— Your instructions —
Exactly the lines from the start of the data below through the line containing "D1: diode (A" must be returned, and no others.

[Start of Attachment]

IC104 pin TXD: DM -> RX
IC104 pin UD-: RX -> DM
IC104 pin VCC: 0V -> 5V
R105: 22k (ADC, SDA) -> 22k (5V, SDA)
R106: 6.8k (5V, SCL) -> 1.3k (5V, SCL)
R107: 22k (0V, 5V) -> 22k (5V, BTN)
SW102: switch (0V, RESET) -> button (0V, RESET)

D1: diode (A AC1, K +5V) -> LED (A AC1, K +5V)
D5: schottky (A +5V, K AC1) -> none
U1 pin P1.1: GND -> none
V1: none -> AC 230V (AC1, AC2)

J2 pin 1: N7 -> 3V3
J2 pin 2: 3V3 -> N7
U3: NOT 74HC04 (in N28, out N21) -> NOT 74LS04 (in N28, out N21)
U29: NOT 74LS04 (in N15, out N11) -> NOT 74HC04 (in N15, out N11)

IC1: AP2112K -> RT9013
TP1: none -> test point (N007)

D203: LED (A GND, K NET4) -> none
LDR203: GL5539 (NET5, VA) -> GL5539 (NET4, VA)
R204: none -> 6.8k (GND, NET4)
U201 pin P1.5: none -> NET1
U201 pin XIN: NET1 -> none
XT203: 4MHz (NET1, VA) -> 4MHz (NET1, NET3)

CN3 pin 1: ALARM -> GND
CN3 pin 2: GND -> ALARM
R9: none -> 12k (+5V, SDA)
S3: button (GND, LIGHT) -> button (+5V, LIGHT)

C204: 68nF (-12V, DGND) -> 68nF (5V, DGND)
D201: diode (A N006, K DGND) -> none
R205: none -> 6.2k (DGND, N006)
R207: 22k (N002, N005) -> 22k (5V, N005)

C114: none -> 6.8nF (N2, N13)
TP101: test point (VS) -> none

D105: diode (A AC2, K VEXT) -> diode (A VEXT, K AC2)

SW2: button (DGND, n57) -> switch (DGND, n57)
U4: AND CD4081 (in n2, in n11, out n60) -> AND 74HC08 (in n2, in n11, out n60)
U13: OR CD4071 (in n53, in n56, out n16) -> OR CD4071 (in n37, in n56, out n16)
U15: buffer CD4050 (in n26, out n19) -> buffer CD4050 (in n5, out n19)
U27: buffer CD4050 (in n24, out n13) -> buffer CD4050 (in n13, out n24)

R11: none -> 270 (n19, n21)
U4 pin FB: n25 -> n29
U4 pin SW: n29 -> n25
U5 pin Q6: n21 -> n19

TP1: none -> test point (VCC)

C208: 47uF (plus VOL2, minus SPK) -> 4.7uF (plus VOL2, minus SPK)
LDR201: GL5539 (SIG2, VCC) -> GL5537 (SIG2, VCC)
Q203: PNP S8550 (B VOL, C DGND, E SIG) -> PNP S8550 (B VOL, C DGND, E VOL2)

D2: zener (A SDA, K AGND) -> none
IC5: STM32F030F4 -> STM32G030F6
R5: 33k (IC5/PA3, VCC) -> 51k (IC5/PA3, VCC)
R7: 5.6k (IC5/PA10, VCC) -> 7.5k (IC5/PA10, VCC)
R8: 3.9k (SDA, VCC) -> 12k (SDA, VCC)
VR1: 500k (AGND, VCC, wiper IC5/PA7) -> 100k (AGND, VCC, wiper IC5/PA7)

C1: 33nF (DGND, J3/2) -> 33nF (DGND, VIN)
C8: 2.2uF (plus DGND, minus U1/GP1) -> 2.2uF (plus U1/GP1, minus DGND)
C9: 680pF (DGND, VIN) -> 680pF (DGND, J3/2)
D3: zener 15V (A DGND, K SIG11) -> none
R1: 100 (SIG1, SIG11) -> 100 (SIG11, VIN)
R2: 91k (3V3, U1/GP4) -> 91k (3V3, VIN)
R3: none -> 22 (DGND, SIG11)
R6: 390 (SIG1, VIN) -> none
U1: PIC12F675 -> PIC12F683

[End of Attachment]

— Output for this task —
IC104 pin TXD: DM -> RX
IC104 pin UD-: RX -> DM
IC104 pin VCC: 0V -> 5V
R105: 22k (ADC, SDA) -> 22k (5V, SDA)
R106: 6.8k (5V, SCL) -> 1.3k (5V, SCL)
R107: 22k (0V, 5V) -> 22k (5V, BTN)
SW102: switch (0V, RESET) -> button (0V, RESET)

D1: diode (A AC1, K +5V) -> LED (A AC1, K +5V)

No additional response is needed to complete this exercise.